#### [ABOUT THIS EXERCISE]
Starting with the line containing "red 2x3 brick [358,137,483,231]" and going on through the line containing "grey 1x2 brick [732,418,839,491]", return the lines of the data below exactly, and only those.

#### [STORED DATA]
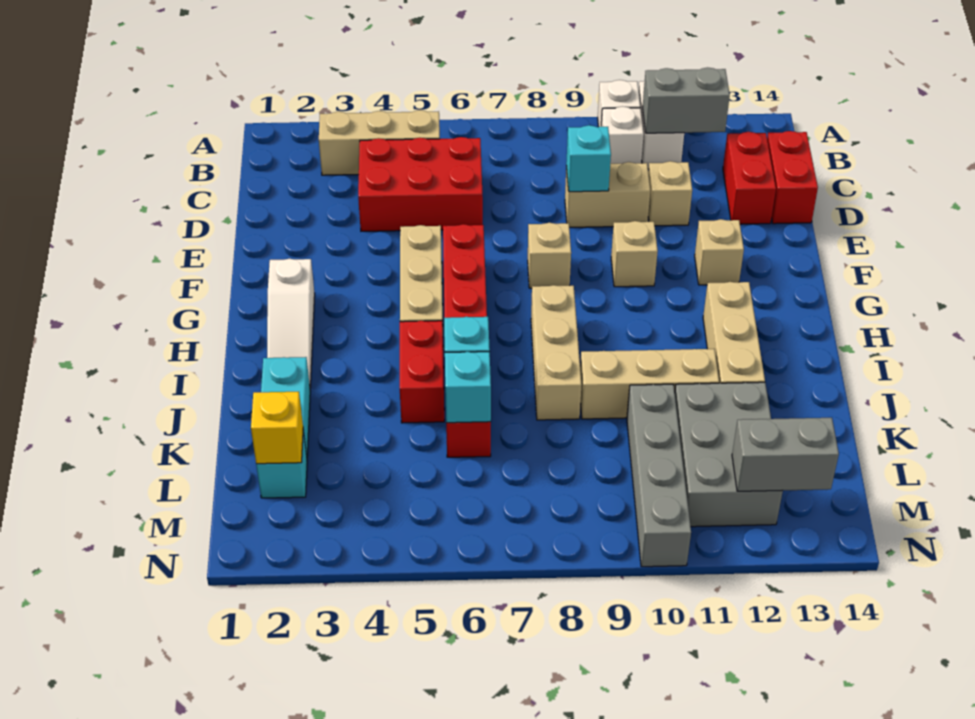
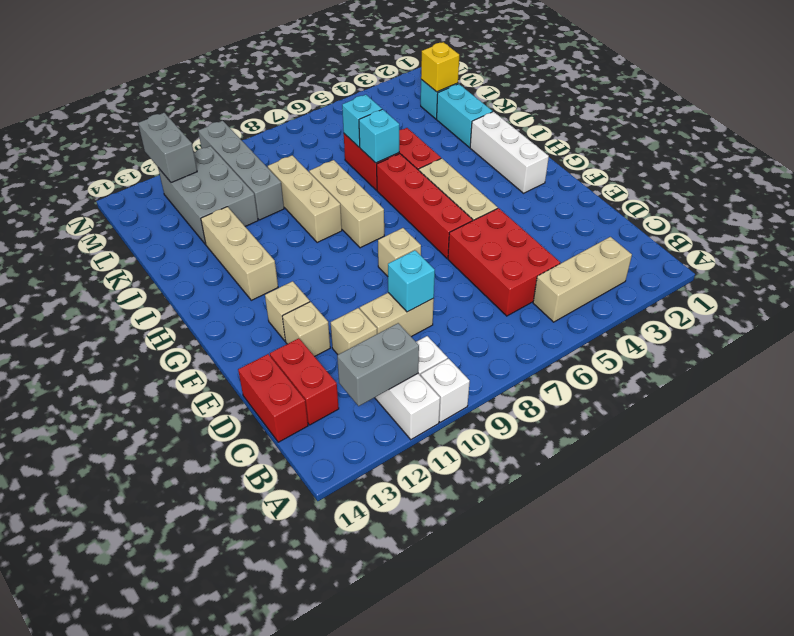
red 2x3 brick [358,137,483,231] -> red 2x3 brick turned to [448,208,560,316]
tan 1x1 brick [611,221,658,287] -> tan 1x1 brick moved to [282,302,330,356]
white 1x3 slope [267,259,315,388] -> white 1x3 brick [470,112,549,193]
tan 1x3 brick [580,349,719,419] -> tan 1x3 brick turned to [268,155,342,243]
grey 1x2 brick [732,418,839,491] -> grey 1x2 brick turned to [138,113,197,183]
--
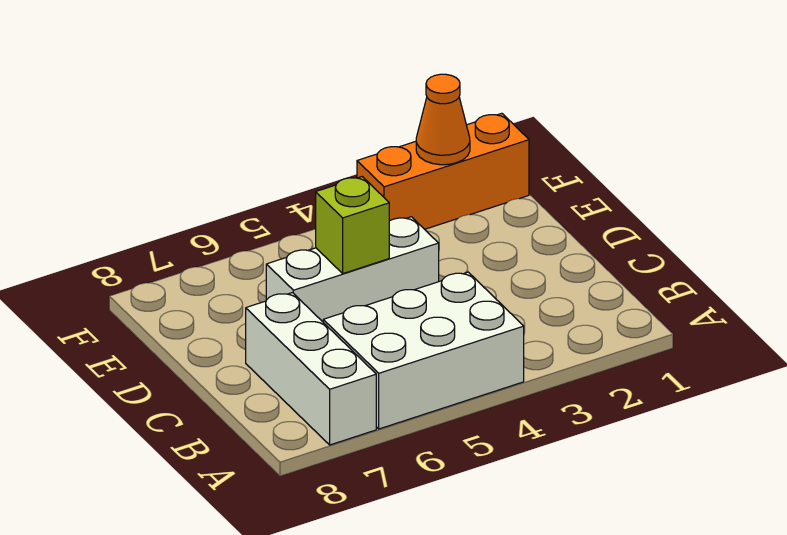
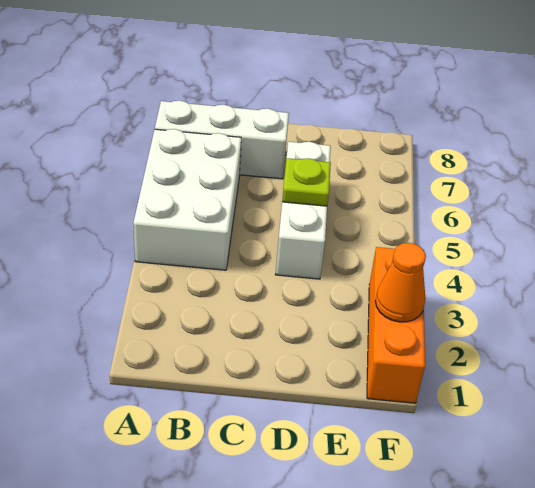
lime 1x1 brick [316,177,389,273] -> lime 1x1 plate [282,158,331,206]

#### [COMPLETED TASK]
red 2x3 brick [358,137,483,231] -> red 2x3 brick turned to [448,208,560,316]
tan 1x1 brick [611,221,658,287] -> tan 1x1 brick moved to [282,302,330,356]
white 1x3 slope [267,259,315,388] -> white 1x3 brick [470,112,549,193]
tan 1x3 brick [580,349,719,419] -> tan 1x3 brick turned to [268,155,342,243]
grey 1x2 brick [732,418,839,491] -> grey 1x2 brick turned to [138,113,197,183]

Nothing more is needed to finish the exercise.